**AIM OF THE TASK**
Your answer should be the line containing "green button: 9 -> 5" and every line after it to the end of the records below, word for word.

────────────────────

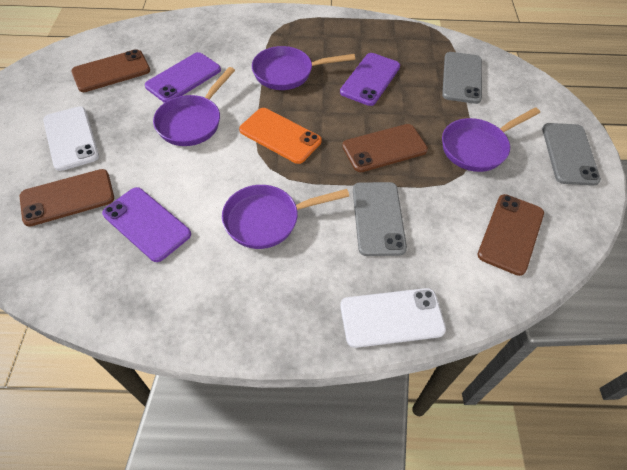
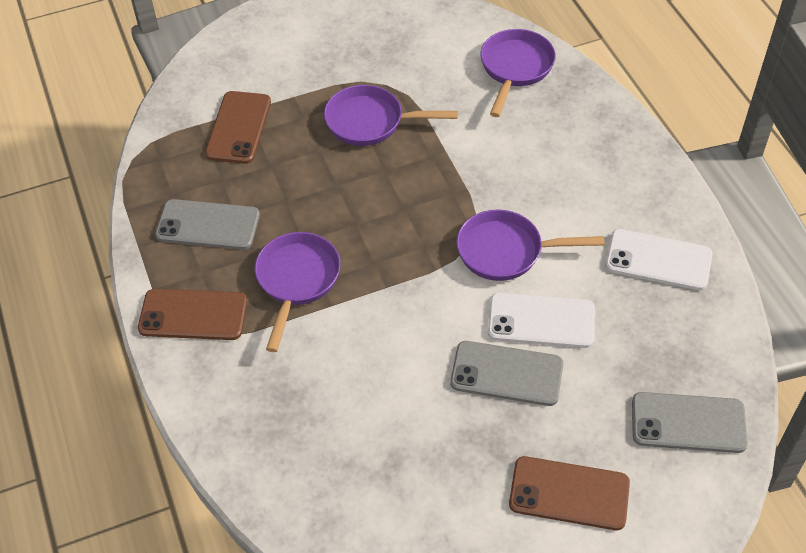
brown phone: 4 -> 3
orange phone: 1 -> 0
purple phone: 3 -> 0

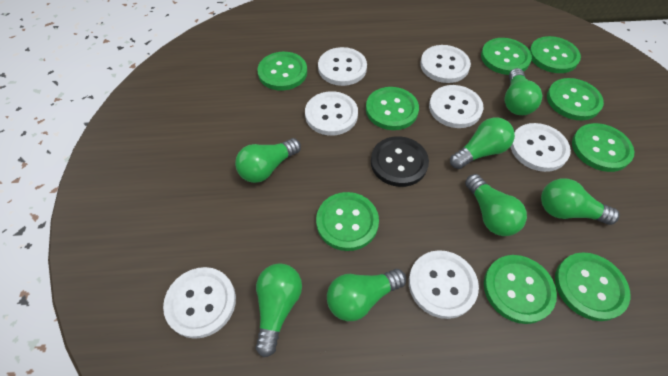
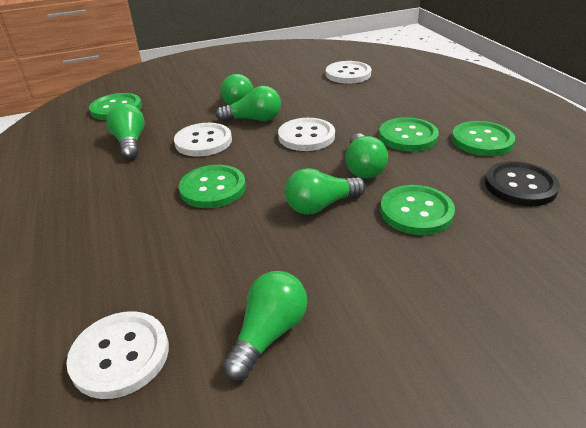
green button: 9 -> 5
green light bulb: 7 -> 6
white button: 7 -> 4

────────────────────

**EXERCISE RESPONSE**
green button: 9 -> 5
green light bulb: 7 -> 6
white button: 7 -> 4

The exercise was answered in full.